━━ Data shown ━━

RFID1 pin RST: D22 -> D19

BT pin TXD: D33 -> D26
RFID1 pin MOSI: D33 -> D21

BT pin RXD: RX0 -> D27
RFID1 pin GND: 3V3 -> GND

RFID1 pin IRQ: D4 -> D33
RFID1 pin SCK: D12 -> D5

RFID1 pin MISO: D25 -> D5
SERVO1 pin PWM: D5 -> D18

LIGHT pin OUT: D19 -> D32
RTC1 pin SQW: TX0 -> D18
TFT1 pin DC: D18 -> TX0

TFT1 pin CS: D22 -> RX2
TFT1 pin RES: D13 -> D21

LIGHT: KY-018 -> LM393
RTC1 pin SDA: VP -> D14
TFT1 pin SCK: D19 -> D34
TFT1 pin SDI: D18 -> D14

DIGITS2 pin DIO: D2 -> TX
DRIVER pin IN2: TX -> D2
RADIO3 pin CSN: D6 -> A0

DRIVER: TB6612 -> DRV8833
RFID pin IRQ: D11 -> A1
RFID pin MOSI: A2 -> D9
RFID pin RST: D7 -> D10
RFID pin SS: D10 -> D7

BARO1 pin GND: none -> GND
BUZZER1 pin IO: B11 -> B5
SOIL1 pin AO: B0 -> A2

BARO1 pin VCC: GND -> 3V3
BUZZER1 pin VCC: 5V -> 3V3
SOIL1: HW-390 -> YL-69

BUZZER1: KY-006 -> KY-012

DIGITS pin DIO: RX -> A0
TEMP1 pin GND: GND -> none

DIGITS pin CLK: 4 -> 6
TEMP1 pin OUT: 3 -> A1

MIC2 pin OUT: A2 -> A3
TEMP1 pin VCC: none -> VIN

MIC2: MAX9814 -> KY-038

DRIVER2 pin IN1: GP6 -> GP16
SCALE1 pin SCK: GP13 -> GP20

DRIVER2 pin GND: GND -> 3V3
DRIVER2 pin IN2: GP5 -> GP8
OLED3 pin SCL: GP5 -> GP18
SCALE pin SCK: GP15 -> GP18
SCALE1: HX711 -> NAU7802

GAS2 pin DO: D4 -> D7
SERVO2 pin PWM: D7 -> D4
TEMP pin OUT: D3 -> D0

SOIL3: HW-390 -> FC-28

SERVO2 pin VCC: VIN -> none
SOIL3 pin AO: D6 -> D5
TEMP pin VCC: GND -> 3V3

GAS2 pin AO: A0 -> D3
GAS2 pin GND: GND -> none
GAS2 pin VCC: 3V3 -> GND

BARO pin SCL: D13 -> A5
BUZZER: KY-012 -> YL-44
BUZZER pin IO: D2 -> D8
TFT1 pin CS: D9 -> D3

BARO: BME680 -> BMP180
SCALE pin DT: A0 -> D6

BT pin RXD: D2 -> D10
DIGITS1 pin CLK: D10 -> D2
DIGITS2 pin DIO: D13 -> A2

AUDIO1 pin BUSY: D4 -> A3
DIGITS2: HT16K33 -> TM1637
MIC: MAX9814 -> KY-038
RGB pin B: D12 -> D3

━━━

Task item:
Output exactly the lines of the data that run from the one containing "GAS2 pin DO: D4 -> D7" to the very last line, and no others.

Reply:
GAS2 pin DO: D4 -> D7
SERVO2 pin PWM: D7 -> D4
TEMP pin OUT: D3 -> D0

SOIL3: HW-390 -> FC-28

SERVO2 pin VCC: VIN -> none
SOIL3 pin AO: D6 -> D5
TEMP pin VCC: GND -> 3V3

GAS2 pin AO: A0 -> D3
GAS2 pin GND: GND -> none
GAS2 pin VCC: 3V3 -> GND

BARO pin SCL: D13 -> A5
BUZZER: KY-012 -> YL-44
BUZZER pin IO: D2 -> D8
TFT1 pin CS: D9 -> D3

BARO: BME680 -> BMP180
SCALE pin DT: A0 -> D6

BT pin RXD: D2 -> D10
DIGITS1 pin CLK: D10 -> D2
DIGITS2 pin DIO: D13 -> A2

AUDIO1 pin BUSY: D4 -> A3
DIGITS2: HT16K33 -> TM1637
MIC: MAX9814 -> KY-038
RGB pin B: D12 -> D3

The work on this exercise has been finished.